# STORED DATA

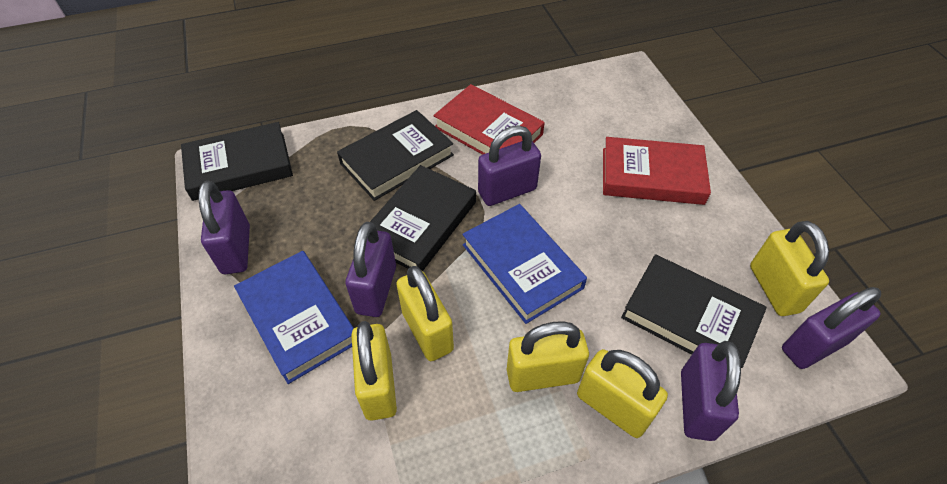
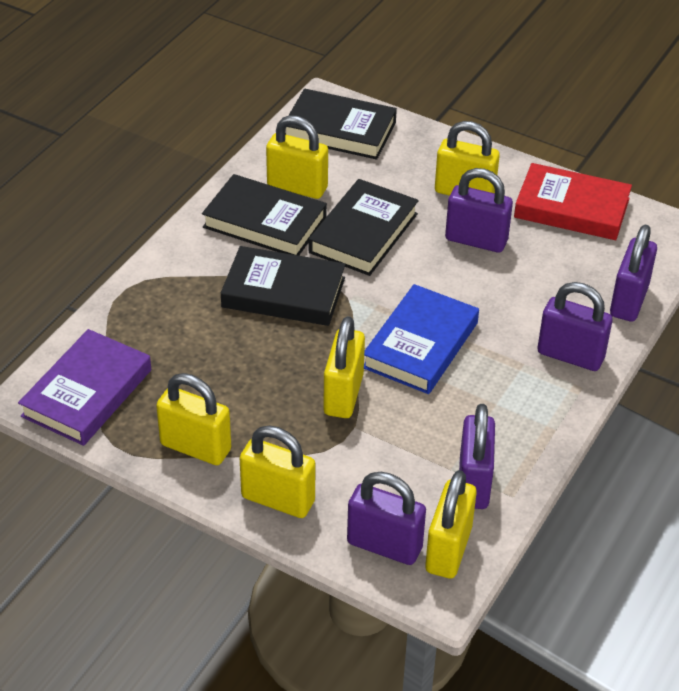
blue book: 2 -> 1
purple book: 0 -> 1
red book: 2 -> 1
yellow padlock: 5 -> 6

# WORK TO BE COMPLETED
Every line above needs to be written out again as it stands. Pictures do not belong in the copy.

# EXERCISE ANSWER
blue book: 2 -> 1
purple book: 0 -> 1
red book: 2 -> 1
yellow padlock: 5 -> 6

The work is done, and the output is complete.